* [Assignment] Everything from the line containing "U10: NAND 74HC00" through the line containing "U25: NOR 74LS02" should be repeated exactly, and nothing else from the data.

* [Extracted data]

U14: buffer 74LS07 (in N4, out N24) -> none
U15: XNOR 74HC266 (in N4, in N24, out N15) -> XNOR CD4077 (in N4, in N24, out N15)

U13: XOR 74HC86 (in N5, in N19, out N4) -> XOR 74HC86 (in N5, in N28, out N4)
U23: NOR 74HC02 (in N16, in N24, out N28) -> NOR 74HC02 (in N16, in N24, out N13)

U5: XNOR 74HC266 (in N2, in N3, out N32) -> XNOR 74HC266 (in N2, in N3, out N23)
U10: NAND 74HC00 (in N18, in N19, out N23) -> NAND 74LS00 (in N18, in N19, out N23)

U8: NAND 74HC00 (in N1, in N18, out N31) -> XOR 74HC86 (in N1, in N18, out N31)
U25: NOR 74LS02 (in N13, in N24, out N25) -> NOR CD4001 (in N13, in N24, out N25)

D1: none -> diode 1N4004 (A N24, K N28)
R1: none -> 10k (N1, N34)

...

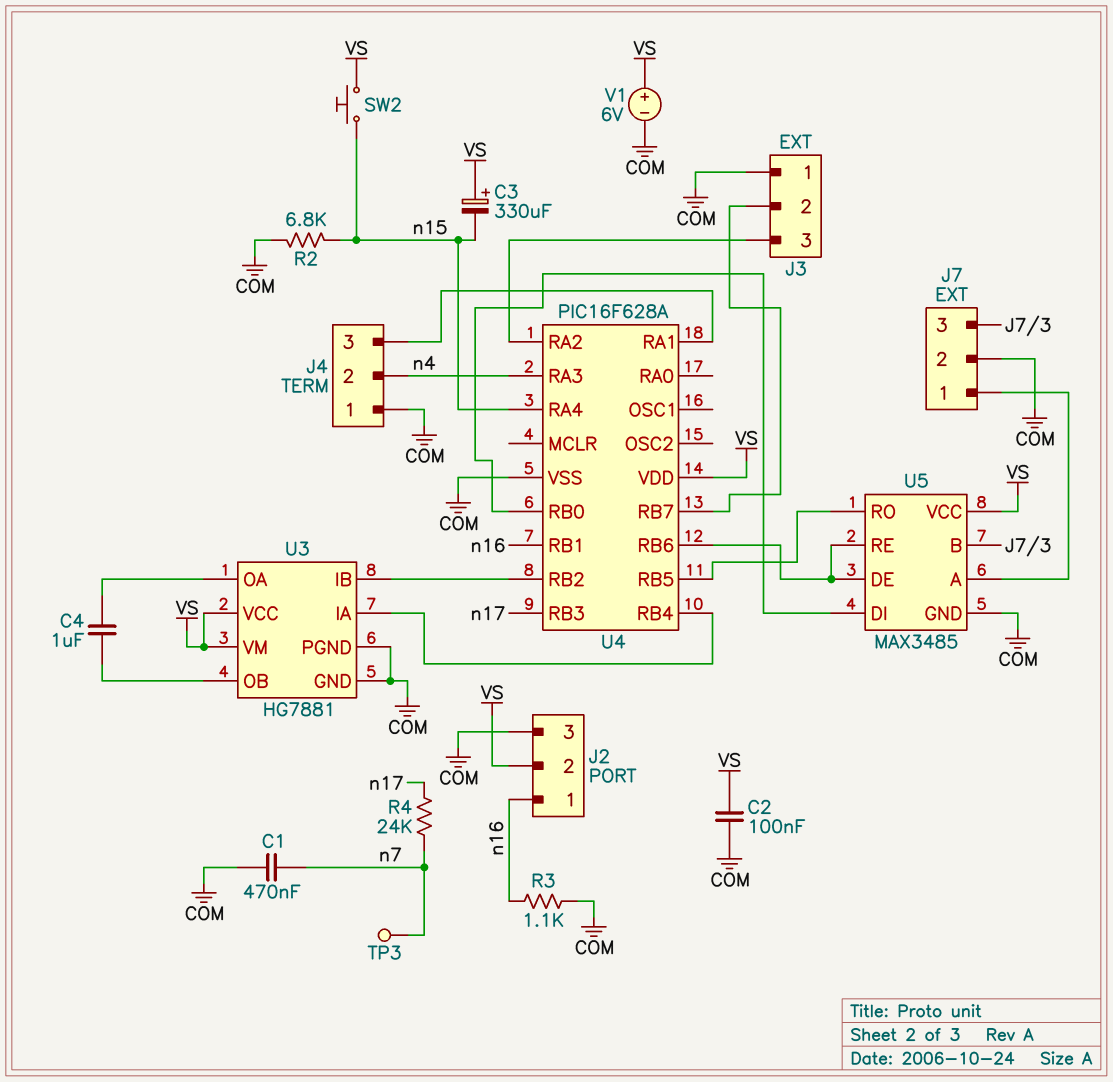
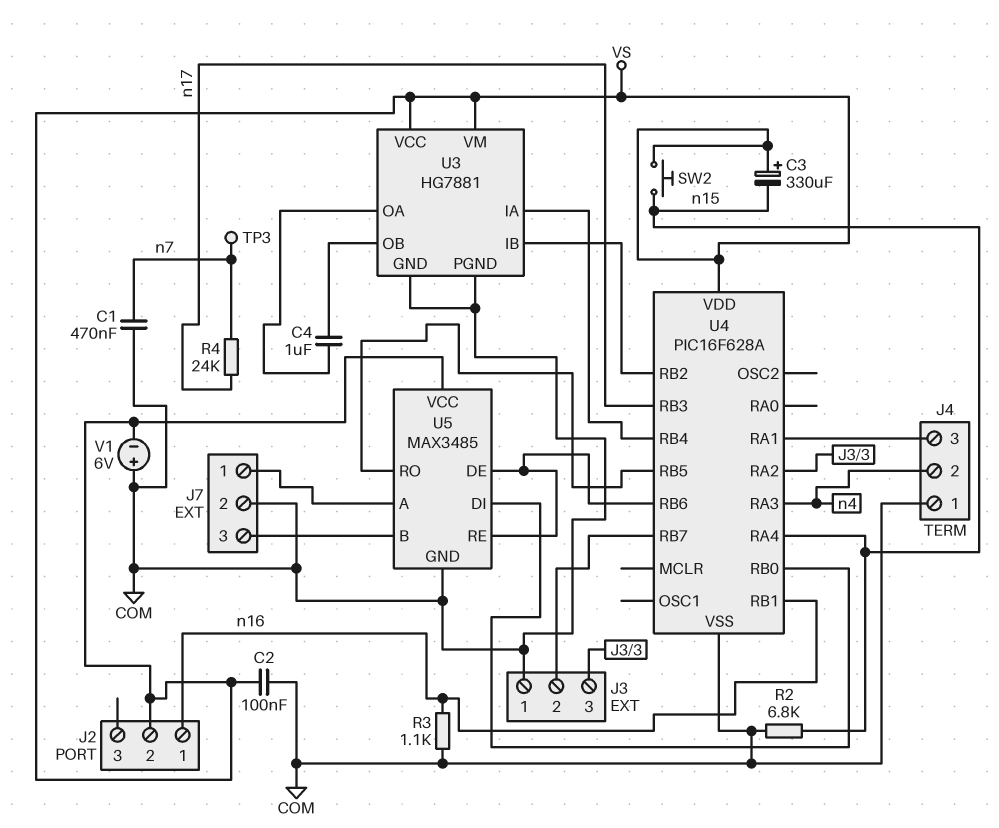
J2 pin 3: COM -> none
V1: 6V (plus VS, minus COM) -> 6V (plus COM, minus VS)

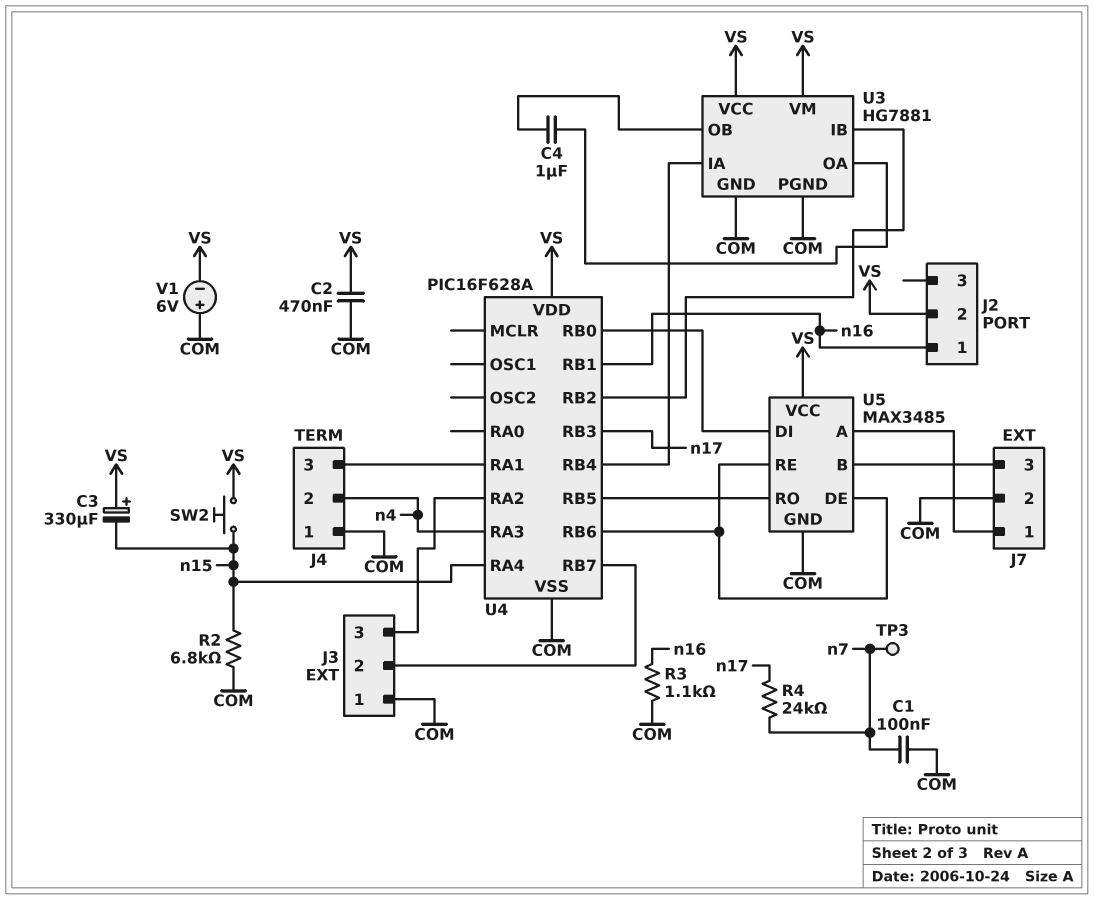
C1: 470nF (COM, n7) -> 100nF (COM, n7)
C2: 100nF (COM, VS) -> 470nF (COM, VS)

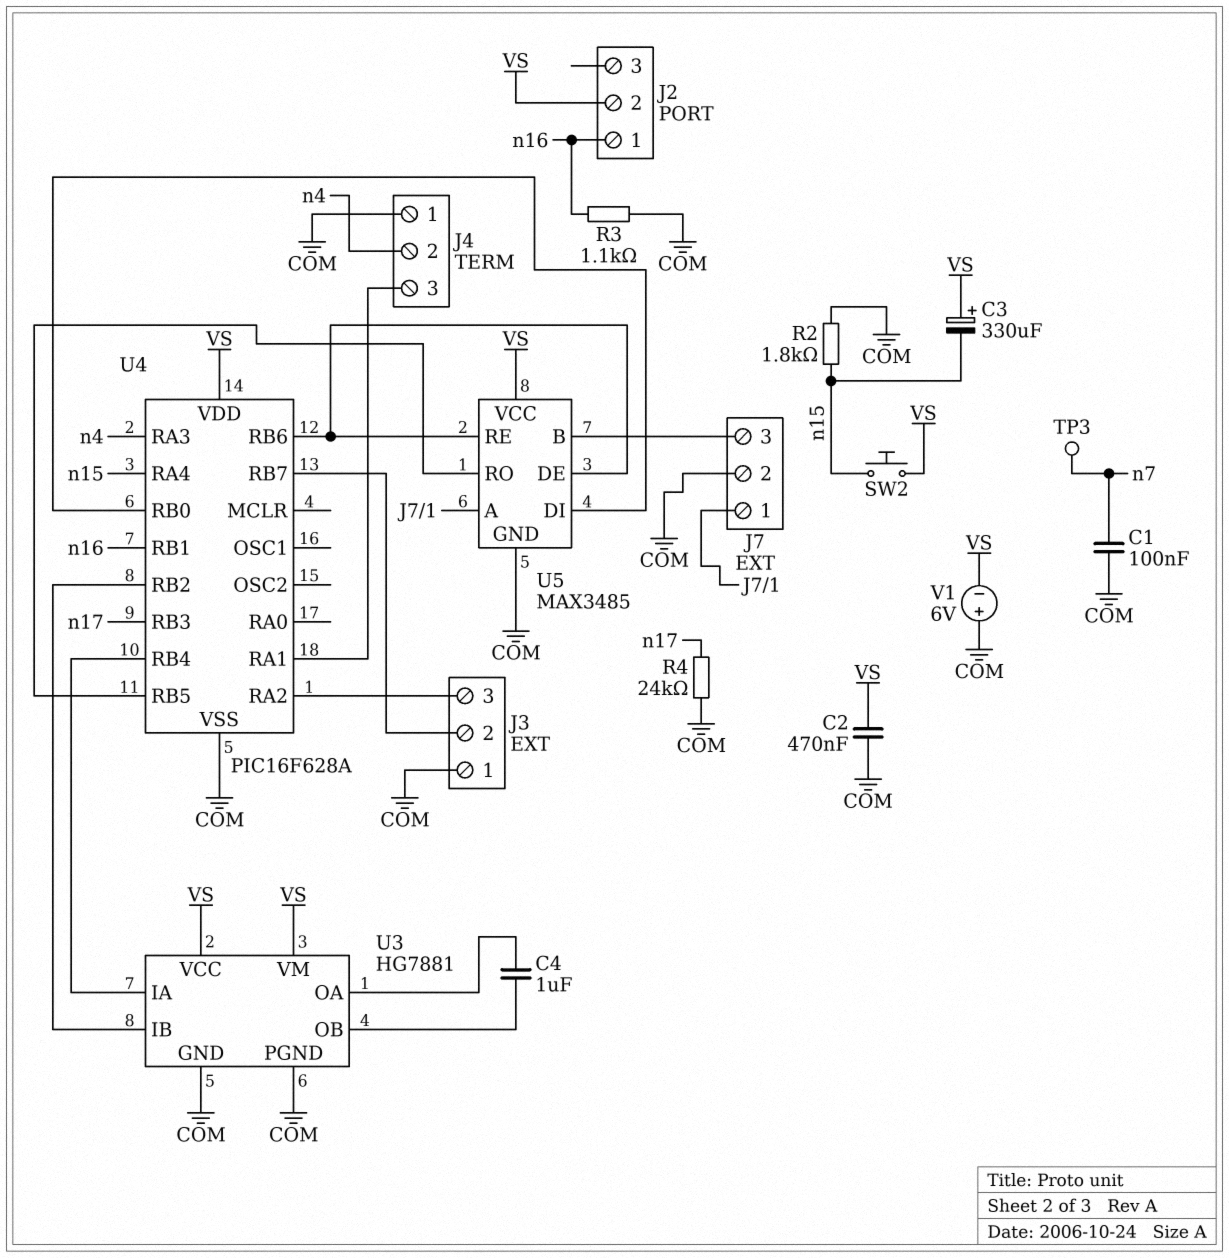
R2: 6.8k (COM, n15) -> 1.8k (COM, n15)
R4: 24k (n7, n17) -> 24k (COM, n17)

* [Task solution]
U10: NAND 74HC00 (in N18, in N19, out N23) -> NAND 74LS00 (in N18, in N19, out N23)

U8: NAND 74HC00 (in N1, in N18, out N31) -> XOR 74HC86 (in N1, in N18, out N31)
U25: NOR 74LS02 (in N13, in N24, out N25) -> NOR CD4001 (in N13, in N24, out N25)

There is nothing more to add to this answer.